MATERIAL FOR THIS TASK:
------
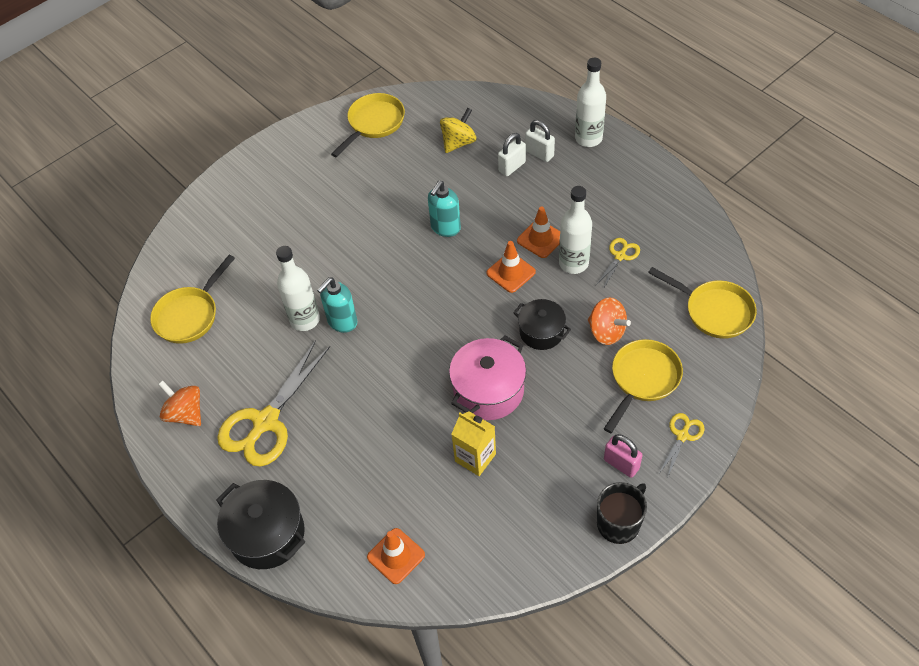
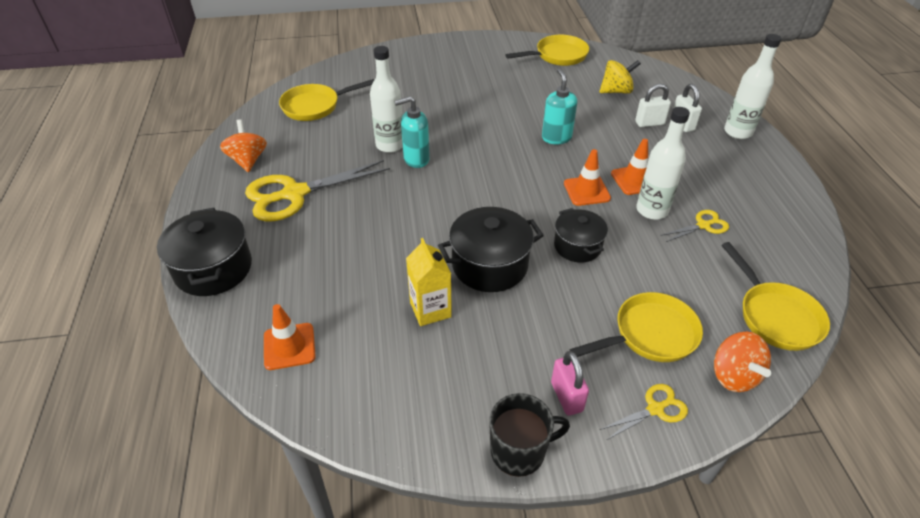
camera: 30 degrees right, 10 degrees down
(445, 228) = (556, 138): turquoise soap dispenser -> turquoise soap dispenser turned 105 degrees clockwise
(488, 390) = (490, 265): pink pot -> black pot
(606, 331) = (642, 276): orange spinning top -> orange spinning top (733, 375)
------
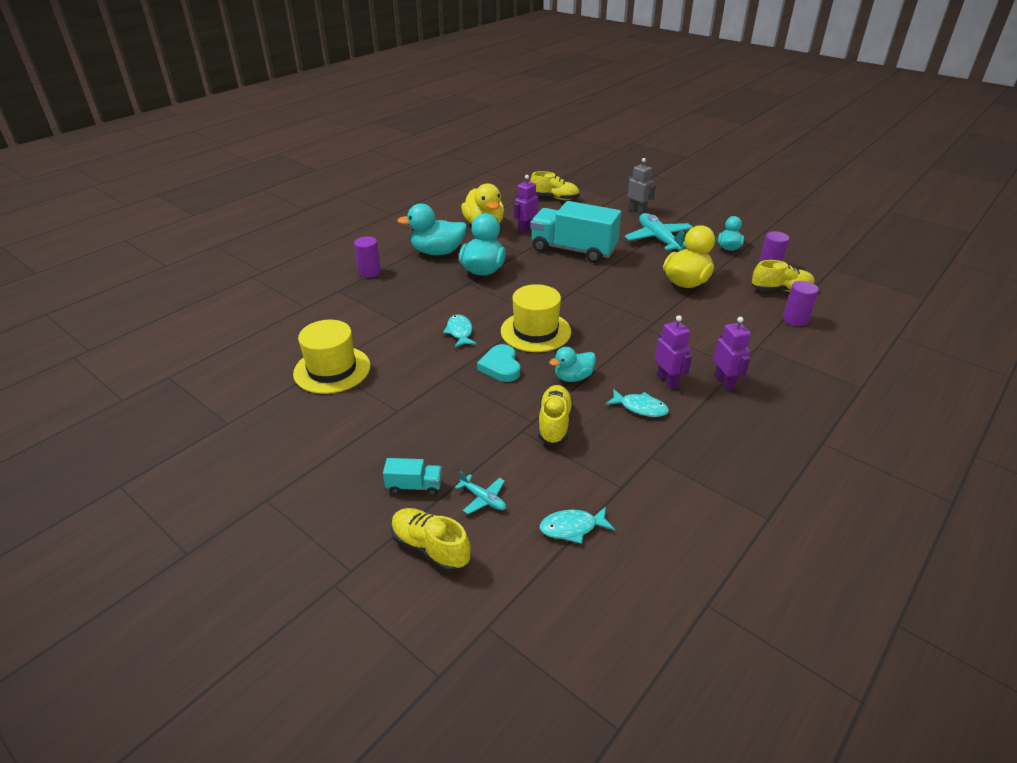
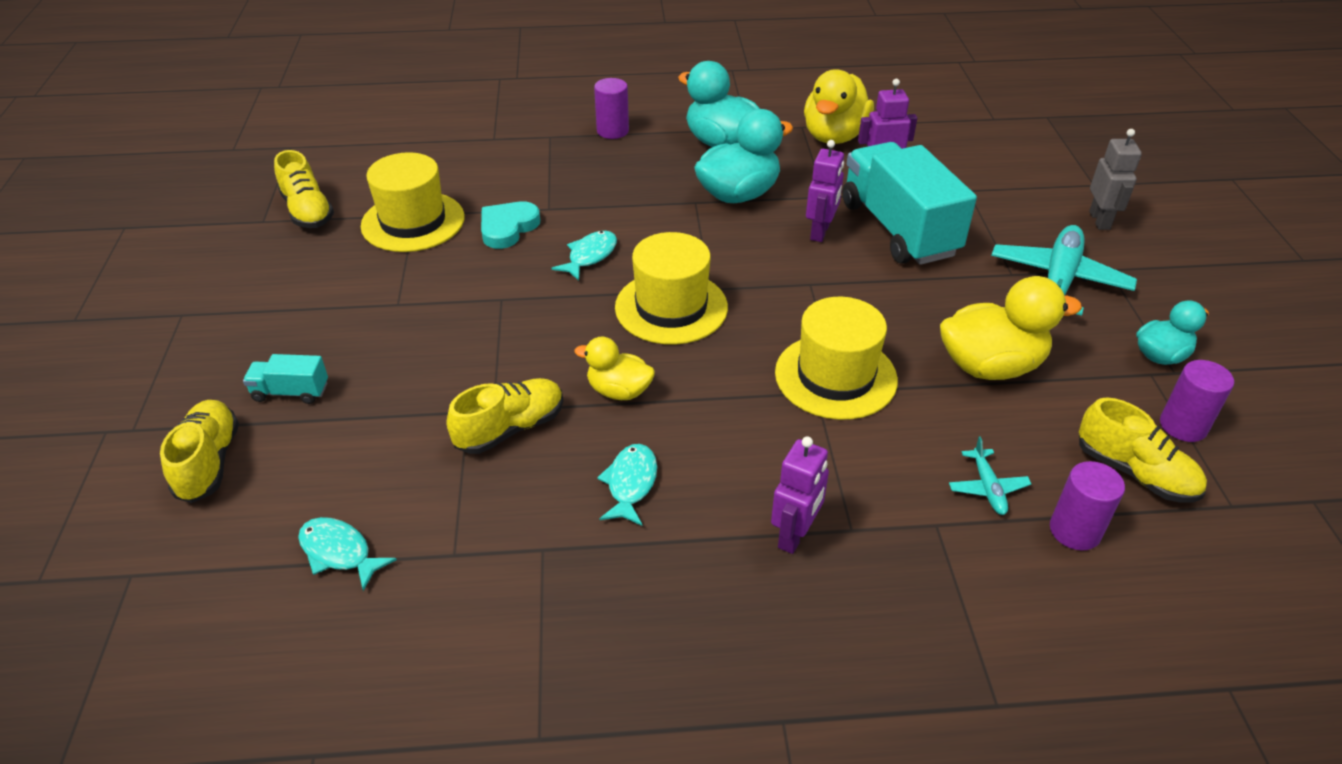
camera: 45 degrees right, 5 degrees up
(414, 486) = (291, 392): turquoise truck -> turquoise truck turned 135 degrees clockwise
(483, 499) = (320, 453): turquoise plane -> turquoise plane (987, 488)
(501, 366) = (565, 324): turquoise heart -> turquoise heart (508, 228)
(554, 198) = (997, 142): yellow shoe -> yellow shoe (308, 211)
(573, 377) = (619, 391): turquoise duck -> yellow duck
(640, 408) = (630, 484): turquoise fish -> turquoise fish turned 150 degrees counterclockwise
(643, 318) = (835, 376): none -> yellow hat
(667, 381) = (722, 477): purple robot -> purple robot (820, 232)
------
WORK ITEM:
One stretch of the lines above is wanted, from the line that contains "(643, 318) = (835, 376): none -> yellow hat" through the line that contains "(667, 381) = (722, 477): purple". Output it exactly.

YOUR RESPONSE:
(643, 318) = (835, 376): none -> yellow hat
(667, 381) = (722, 477): purple robot -> purple robot (820, 232)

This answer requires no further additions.